Express every line of the items below as a JSON list of strings, with one string per line and any blank lines left out.

>> START Task input

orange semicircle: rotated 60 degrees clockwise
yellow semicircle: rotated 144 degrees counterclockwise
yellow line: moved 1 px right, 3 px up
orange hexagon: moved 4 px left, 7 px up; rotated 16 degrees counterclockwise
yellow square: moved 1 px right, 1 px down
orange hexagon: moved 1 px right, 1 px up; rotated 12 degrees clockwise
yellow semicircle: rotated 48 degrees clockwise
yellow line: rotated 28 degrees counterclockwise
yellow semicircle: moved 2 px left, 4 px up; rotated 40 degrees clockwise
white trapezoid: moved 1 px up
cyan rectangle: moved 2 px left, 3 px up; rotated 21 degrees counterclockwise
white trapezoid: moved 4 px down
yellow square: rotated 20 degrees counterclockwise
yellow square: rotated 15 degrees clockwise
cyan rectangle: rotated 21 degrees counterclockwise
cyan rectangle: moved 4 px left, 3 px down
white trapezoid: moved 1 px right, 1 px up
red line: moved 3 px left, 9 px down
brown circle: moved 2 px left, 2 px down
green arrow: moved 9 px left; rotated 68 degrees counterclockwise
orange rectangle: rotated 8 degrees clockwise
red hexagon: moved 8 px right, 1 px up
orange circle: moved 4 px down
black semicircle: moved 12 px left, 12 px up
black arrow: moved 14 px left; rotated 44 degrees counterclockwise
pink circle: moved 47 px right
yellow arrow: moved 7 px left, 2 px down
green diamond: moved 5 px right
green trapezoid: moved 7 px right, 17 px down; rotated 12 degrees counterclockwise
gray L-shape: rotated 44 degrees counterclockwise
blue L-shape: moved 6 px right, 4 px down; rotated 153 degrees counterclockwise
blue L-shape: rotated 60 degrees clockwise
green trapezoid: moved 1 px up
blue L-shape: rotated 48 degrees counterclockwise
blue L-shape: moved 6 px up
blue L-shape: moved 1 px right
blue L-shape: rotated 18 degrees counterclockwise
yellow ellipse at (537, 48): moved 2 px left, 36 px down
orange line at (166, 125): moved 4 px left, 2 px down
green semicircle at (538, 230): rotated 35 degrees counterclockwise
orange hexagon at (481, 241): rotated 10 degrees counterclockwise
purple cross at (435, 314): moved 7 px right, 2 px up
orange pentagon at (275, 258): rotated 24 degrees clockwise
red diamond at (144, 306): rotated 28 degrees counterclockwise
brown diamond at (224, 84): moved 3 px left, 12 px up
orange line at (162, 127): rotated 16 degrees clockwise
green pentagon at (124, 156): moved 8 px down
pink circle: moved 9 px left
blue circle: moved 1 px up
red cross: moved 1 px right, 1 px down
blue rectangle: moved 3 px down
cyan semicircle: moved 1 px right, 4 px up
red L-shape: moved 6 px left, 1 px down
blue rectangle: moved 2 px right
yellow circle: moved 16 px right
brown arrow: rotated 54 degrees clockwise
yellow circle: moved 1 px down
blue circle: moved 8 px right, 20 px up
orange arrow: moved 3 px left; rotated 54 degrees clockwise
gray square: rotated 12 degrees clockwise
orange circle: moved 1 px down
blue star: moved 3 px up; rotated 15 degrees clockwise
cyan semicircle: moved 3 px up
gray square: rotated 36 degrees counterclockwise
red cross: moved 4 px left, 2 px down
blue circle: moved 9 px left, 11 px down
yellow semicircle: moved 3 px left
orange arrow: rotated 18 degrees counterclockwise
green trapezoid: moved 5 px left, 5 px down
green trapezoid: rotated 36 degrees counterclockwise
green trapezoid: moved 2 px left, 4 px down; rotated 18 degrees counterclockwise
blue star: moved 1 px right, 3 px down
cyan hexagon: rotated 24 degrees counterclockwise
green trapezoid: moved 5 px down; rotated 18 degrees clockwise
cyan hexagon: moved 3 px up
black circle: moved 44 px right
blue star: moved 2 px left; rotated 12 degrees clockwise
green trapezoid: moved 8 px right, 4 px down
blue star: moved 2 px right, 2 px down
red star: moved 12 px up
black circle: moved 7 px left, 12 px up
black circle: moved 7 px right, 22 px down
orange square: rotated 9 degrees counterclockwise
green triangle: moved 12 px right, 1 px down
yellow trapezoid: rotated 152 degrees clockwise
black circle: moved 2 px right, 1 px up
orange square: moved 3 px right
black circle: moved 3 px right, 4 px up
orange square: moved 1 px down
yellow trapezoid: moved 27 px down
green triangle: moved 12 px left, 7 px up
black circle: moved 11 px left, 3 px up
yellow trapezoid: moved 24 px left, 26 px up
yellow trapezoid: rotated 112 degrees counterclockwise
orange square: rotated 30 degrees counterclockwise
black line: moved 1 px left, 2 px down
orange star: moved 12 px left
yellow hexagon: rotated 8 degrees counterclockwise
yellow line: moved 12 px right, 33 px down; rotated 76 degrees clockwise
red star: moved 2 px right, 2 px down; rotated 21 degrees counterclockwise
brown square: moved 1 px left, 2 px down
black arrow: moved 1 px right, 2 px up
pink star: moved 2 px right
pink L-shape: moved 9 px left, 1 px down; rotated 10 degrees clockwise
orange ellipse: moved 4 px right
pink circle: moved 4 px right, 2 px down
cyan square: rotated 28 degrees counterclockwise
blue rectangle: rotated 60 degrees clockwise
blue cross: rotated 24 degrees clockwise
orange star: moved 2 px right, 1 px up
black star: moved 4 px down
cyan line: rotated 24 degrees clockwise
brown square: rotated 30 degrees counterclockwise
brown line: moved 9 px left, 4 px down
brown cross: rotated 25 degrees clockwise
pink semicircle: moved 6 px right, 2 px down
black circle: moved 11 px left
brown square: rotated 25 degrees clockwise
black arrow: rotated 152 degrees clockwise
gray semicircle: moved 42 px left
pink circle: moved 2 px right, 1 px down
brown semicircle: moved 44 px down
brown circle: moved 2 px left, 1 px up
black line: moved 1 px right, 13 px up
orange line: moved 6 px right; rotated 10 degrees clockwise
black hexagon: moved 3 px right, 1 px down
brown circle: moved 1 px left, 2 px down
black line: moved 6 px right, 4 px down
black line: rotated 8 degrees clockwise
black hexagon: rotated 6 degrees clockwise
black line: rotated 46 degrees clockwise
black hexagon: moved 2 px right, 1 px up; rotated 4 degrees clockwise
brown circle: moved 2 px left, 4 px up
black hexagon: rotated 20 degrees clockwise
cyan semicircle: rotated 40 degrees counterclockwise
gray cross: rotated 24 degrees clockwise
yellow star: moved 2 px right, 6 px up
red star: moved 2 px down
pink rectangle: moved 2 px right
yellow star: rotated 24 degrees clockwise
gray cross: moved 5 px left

>> END Task input

:: Full solution ::
[
  "orange semicircle: rotated 60 degrees clockwise",
  "yellow semicircle: rotated 144 degrees counterclockwise",
  "yellow line: moved 1 px right, 3 px up",
  "orange hexagon: moved 4 px left, 7 px up; rotated 16 degrees counterclockwise",
  "yellow square: moved 1 px right, 1 px down",
  "orange hexagon: moved 1 px right, 1 px up; rotated 12 degrees clockwise",
  "yellow semicircle: rotated 48 degrees clockwise",
  "yellow line: rotated 28 degrees counterclockwise",
  "yellow semicircle: moved 2 px left, 4 px up; rotated 40 degrees clockwise",
  "white trapezoid: moved 1 px up",
  "cyan rectangle: moved 2 px left, 3 px up; rotated 21 degrees counterclockwise",
  "white trapezoid: moved 4 px down",
  "yellow square: rotated 20 degrees counterclockwise",
  "yellow square: rotated 15 degrees clockwise",
  "cyan rectangle: rotated 21 degrees counterclockwise",
  "cyan rectangle: moved 4 px left, 3 px down",
  "white trapezoid: moved 1 px right, 1 px up",
  "red line: moved 3 px left, 9 px down",
  "brown circle: moved 2 px left, 2 px down",
  "green arrow: moved 9 px left; rotated 68 degrees counterclockwise",
  "orange rectangle: rotated 8 degrees clockwise",
  "red hexagon: moved 8 px right, 1 px up",
  "orange circle: moved 4 px down",
  "black semicircle: moved 12 px left, 12 px up",
  "black arrow: moved 14 px left; rotated 44 degrees counterclockwise",
  "pink circle: moved 47 px right",
  "yellow arrow: moved 7 px left, 2 px down",
  "green diamond: moved 5 px right",
  "green trapezoid: moved 7 px right, 17 px down; rotated 12 degrees counterclockwise",
  "gray L-shape: rotated 44 degrees counterclockwise",
  "blue L-shape: moved 6 px right, 4 px down; rotated 153 degrees counterclockwise",
  "blue L-shape: rotated 60 degrees clockwise",
  "green trapezoid: moved 1 px up",
  "blue L-shape: rotated 48 degrees counterclockwise",
  "blue L-shape: moved 6 px up",
  "blue L-shape: moved 1 px right",
  "blue L-shape: rotated 18 degrees counterclockwise",
  "yellow ellipse at (537, 48): moved 2 px left, 36 px down",
  "orange line at (166, 125): moved 4 px left, 2 px down",
  "green semicircle at (538, 230): rotated 35 degrees counterclockwise",
  "orange hexagon at (481, 241): rotated 10 degrees counterclockwise",
  "purple cross at (435, 314): moved 7 px right, 2 px up",
  "orange pentagon at (275, 258): rotated 24 degrees clockwise",
  "red diamond at (144, 306): rotated 28 degrees counterclockwise",
  "brown diamond at (224, 84): moved 3 px left, 12 px up",
  "orange line at (162, 127): rotated 16 degrees clockwise",
  "green pentagon at (124, 156): moved 8 px down",
  "pink circle: moved 9 px left",
  "blue circle: moved 1 px up",
  "red cross: moved 1 px right, 1 px down",
  "blue rectangle: moved 3 px down",
  "cyan semicircle: moved 1 px right, 4 px up",
  "red L-shape: moved 6 px left, 1 px down",
  "blue rectangle: moved 2 px right",
  "yellow circle: moved 16 px right",
  "brown arrow: rotated 54 degrees clockwise",
  "yellow circle: moved 1 px down",
  "blue circle: moved 8 px right, 20 px up",
  "orange arrow: moved 3 px left; rotated 54 degrees clockwise",
  "gray square: rotated 12 degrees clockwise",
  "orange circle: moved 1 px down",
  "blue star: moved 3 px up; rotated 15 degrees clockwise",
  "cyan semicircle: moved 3 px up",
  "gray square: rotated 36 degrees counterclockwise",
  "red cross: moved 4 px left, 2 px down",
  "blue circle: moved 9 px left, 11 px down",
  "yellow semicircle: moved 3 px left",
  "orange arrow: rotated 18 degrees counterclockwise",
  "green trapezoid: moved 5 px left, 5 px down",
  "green trapezoid: rotated 36 degrees counterclockwise",
  "green trapezoid: moved 2 px left, 4 px down; rotated 18 degrees counterclockwise",
  "blue star: moved 1 px right, 3 px down",
  "cyan hexagon: rotated 24 degrees counterclockwise",
  "green trapezoid: moved 5 px down; rotated 18 degrees clockwise",
  "cyan hexagon: moved 3 px up",
  "black circle: moved 44 px right",
  "blue star: moved 2 px left; rotated 12 degrees clockwise",
  "green trapezoid: moved 8 px right, 4 px down",
  "blue star: moved 2 px right, 2 px down",
  "red star: moved 12 px up",
  "black circle: moved 7 px left, 12 px up",
  "black circle: moved 7 px right, 22 px down",
  "orange square: rotated 9 degrees counterclockwise",
  "green triangle: moved 12 px right, 1 px down",
  "yellow trapezoid: rotated 152 degrees clockwise",
  "black circle: moved 2 px right, 1 px up",
  "orange square: moved 3 px right",
  "black circle: moved 3 px right, 4 px up",
  "orange square: moved 1 px down",
  "yellow trapezoid: moved 27 px down",
  "green triangle: moved 12 px left, 7 px up",
  "black circle: moved 11 px left, 3 px up",
  "yellow trapezoid: moved 24 px left, 26 px up",
  "yellow trapezoid: rotated 112 degrees counterclockwise",
  "orange square: rotated 30 degrees counterclockwise",
  "black line: moved 1 px left, 2 px down",
  "orange star: moved 12 px left",
  "yellow hexagon: rotated 8 degrees counterclockwise",
  "yellow line: moved 12 px right, 33 px down; rotated 76 degrees clockwise",
  "red star: moved 2 px right, 2 px down; rotated 21 degrees counterclockwise",
  "brown square: moved 1 px left, 2 px down",
  "black arrow: moved 1 px right, 2 px up",
  "pink star: moved 2 px right",
  "pink L-shape: moved 9 px left, 1 px down; rotated 10 degrees clockwise",
  "orange ellipse: moved 4 px right",
  "pink circle: moved 4 px right, 2 px down",
  "cyan square: rotated 28 degrees counterclockwise",
  "blue rectangle: rotated 60 degrees clockwise",
  "blue cross: rotated 24 degrees clockwise",
  "orange star: moved 2 px right, 1 px up",
  "black star: moved 4 px down",
  "cyan line: rotated 24 degrees clockwise",
  "brown square: rotated 30 degrees counterclockwise",
  "brown line: moved 9 px left, 4 px down",
  "brown cross: rotated 25 degrees clockwise",
  "pink semicircle: moved 6 px right, 2 px down",
  "black circle: moved 11 px left",
  "brown square: rotated 25 degrees clockwise",
  "black arrow: rotated 152 degrees clockwise",
  "gray semicircle: moved 42 px left",
  "pink circle: moved 2 px right, 1 px down",
  "brown semicircle: moved 44 px down",
  "brown circle: moved 2 px left, 1 px up",
  "black line: moved 1 px right, 13 px up",
  "orange line: moved 6 px right; rotated 10 degrees clockwise",
  "black hexagon: moved 3 px right, 1 px down",
  "brown circle: moved 1 px left, 2 px down",
  "black line: moved 6 px right, 4 px down",
  "black line: rotated 8 degrees clockwise",
  "black hexagon: rotated 6 degrees clockwise",
  "black line: rotated 46 degrees clockwise",
  "black hexagon: moved 2 px right, 1 px up; rotated 4 degrees clockwise",
  "brown circle: moved 2 px left, 4 px up",
  "black hexagon: rotated 20 degrees clockwise",
  "cyan semicircle: rotated 40 degrees counterclockwise",
  "gray cross: rotated 24 degrees clockwise",
  "yellow star: moved 2 px right, 6 px up",
  "red star: moved 2 px down",
  "pink rectangle: moved 2 px right",
  "yellow star: rotated 24 degrees clockwise",
  "gray cross: moved 5 px left"
]